Output everything in the listing exactly.

Start of Data listing

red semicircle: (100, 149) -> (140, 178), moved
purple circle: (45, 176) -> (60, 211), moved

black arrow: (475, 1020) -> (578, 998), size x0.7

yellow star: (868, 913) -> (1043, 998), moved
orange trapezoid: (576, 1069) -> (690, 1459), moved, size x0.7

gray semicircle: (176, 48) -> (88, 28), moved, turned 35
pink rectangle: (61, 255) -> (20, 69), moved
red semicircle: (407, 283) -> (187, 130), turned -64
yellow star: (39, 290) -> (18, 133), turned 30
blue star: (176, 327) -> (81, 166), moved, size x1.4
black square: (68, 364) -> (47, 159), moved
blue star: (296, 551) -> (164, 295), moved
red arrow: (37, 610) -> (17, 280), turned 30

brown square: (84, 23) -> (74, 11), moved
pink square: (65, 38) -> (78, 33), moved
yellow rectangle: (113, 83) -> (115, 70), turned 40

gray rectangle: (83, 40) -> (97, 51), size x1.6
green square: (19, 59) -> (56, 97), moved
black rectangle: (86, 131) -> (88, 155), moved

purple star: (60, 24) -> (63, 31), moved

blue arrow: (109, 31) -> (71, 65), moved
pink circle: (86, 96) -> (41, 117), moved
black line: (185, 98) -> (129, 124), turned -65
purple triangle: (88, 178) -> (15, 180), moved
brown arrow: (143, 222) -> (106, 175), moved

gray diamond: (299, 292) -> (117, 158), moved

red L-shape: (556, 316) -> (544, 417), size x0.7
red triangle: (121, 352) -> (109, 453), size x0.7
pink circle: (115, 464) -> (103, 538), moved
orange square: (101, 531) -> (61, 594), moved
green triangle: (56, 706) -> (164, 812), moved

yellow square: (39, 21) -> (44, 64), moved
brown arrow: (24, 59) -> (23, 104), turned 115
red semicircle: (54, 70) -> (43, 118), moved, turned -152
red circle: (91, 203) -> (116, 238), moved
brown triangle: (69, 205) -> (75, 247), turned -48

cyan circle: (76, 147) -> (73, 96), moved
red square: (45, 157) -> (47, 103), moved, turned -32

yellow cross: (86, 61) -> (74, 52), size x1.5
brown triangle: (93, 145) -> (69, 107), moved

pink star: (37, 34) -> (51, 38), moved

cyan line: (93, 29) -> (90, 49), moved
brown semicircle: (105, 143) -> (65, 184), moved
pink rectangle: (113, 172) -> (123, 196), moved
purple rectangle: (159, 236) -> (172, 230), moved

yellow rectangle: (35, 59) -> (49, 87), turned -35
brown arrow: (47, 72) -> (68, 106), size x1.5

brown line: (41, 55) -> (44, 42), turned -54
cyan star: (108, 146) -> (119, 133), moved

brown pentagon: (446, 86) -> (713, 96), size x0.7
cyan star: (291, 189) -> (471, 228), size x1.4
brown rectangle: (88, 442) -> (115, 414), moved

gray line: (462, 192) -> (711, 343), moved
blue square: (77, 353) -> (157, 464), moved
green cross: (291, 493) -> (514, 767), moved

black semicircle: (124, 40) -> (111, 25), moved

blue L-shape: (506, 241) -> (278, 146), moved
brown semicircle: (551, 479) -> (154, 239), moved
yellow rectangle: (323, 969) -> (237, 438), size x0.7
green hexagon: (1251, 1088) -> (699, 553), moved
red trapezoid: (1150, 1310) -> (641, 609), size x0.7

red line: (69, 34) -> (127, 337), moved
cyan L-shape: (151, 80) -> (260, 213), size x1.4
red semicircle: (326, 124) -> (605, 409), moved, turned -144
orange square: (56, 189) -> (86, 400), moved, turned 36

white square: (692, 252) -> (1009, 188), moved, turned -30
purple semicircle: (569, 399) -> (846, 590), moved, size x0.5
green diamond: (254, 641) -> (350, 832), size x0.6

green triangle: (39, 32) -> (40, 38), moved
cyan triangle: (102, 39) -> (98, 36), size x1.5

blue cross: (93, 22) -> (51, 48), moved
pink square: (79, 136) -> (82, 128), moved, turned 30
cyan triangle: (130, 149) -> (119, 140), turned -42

End of Data listing

- [Your response]
red semicircle: (100, 149) -> (140, 178), moved
purple circle: (45, 176) -> (60, 211), moved

black arrow: (475, 1020) -> (578, 998), size x0.7

yellow star: (868, 913) -> (1043, 998), moved
orange trapezoid: (576, 1069) -> (690, 1459), moved, size x0.7

gray semicircle: (176, 48) -> (88, 28), moved, turned 35
pink rectangle: (61, 255) -> (20, 69), moved
red semicircle: (407, 283) -> (187, 130), turned -64
yellow star: (39, 290) -> (18, 133), turned 30
blue star: (176, 327) -> (81, 166), moved, size x1.4
black square: (68, 364) -> (47, 159), moved
blue star: (296, 551) -> (164, 295), moved
red arrow: (37, 610) -> (17, 280), turned 30

brown square: (84, 23) -> (74, 11), moved
pink square: (65, 38) -> (78, 33), moved
yellow rectangle: (113, 83) -> (115, 70), turned 40

gray rectangle: (83, 40) -> (97, 51), size x1.6
green square: (19, 59) -> (56, 97), moved
black rectangle: (86, 131) -> (88, 155), moved

purple star: (60, 24) -> (63, 31), moved

blue arrow: (109, 31) -> (71, 65), moved
pink circle: (86, 96) -> (41, 117), moved
black line: (185, 98) -> (129, 124), turned -65
purple triangle: (88, 178) -> (15, 180), moved
brown arrow: (143, 222) -> (106, 175), moved

gray diamond: (299, 292) -> (117, 158), moved

red L-shape: (556, 316) -> (544, 417), size x0.7
red triangle: (121, 352) -> (109, 453), size x0.7
pink circle: (115, 464) -> (103, 538), moved
orange square: (101, 531) -> (61, 594), moved
green triangle: (56, 706) -> (164, 812), moved

yellow square: (39, 21) -> (44, 64), moved
brown arrow: (24, 59) -> (23, 104), turned 115
red semicircle: (54, 70) -> (43, 118), moved, turned -152
red circle: (91, 203) -> (116, 238), moved
brown triangle: (69, 205) -> (75, 247), turned -48

cyan circle: (76, 147) -> (73, 96), moved
red square: (45, 157) -> (47, 103), moved, turned -32

yellow cross: (86, 61) -> (74, 52), size x1.5
brown triangle: (93, 145) -> (69, 107), moved

pink star: (37, 34) -> (51, 38), moved

cyan line: (93, 29) -> (90, 49), moved
brown semicircle: (105, 143) -> (65, 184), moved
pink rectangle: (113, 172) -> (123, 196), moved
purple rectangle: (159, 236) -> (172, 230), moved

yellow rectangle: (35, 59) -> (49, 87), turned -35
brown arrow: (47, 72) -> (68, 106), size x1.5

brown line: (41, 55) -> (44, 42), turned -54
cyan star: (108, 146) -> (119, 133), moved

brown pentagon: (446, 86) -> (713, 96), size x0.7
cyan star: (291, 189) -> (471, 228), size x1.4
brown rectangle: (88, 442) -> (115, 414), moved

gray line: (462, 192) -> (711, 343), moved
blue square: (77, 353) -> (157, 464), moved
green cross: (291, 493) -> (514, 767), moved

black semicircle: (124, 40) -> (111, 25), moved

blue L-shape: (506, 241) -> (278, 146), moved
brown semicircle: (551, 479) -> (154, 239), moved
yellow rectangle: (323, 969) -> (237, 438), size x0.7
green hexagon: (1251, 1088) -> (699, 553), moved
red trapezoid: (1150, 1310) -> (641, 609), size x0.7

red line: (69, 34) -> (127, 337), moved
cyan L-shape: (151, 80) -> (260, 213), size x1.4
red semicircle: (326, 124) -> (605, 409), moved, turned -144
orange square: (56, 189) -> (86, 400), moved, turned 36

white square: (692, 252) -> (1009, 188), moved, turned -30
purple semicircle: (569, 399) -> (846, 590), moved, size x0.5
green diamond: (254, 641) -> (350, 832), size x0.6

green triangle: (39, 32) -> (40, 38), moved
cyan triangle: (102, 39) -> (98, 36), size x1.5

blue cross: (93, 22) -> (51, 48), moved
pink square: (79, 136) -> (82, 128), moved, turned 30
cyan triangle: (130, 149) -> (119, 140), turned -42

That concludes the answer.